▸ **EXERCISE DETAILS**
Please reproduce the entries below exactly, leaving the pictures out.

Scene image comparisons
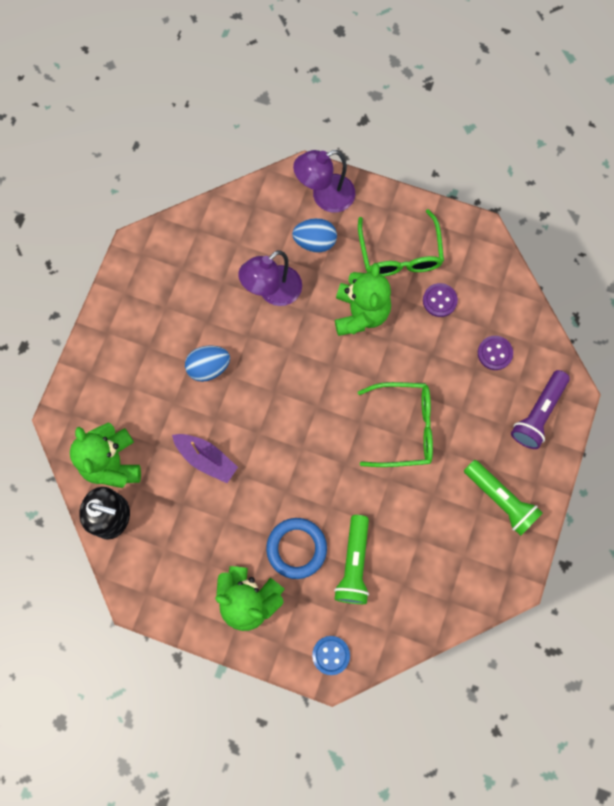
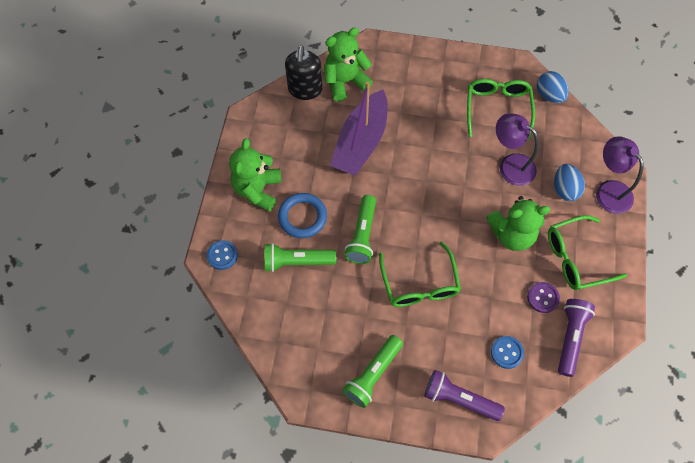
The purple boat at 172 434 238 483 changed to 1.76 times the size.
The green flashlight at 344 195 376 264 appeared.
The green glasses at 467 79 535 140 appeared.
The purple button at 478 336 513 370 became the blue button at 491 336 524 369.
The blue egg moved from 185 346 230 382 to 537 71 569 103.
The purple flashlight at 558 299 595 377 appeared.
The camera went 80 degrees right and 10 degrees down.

▸ **EXERCISE OUTPUT**
The purple boat at 172 434 238 483 changed to 1.76 times the size.
The green flashlight at 344 195 376 264 appeared.
The green glasses at 467 79 535 140 appeared.
The purple button at 478 336 513 370 became the blue button at 491 336 524 369.
The blue egg moved from 185 346 230 382 to 537 71 569 103.
The purple flashlight at 558 299 595 377 appeared.
The camera went 80 degrees right and 10 degrees down.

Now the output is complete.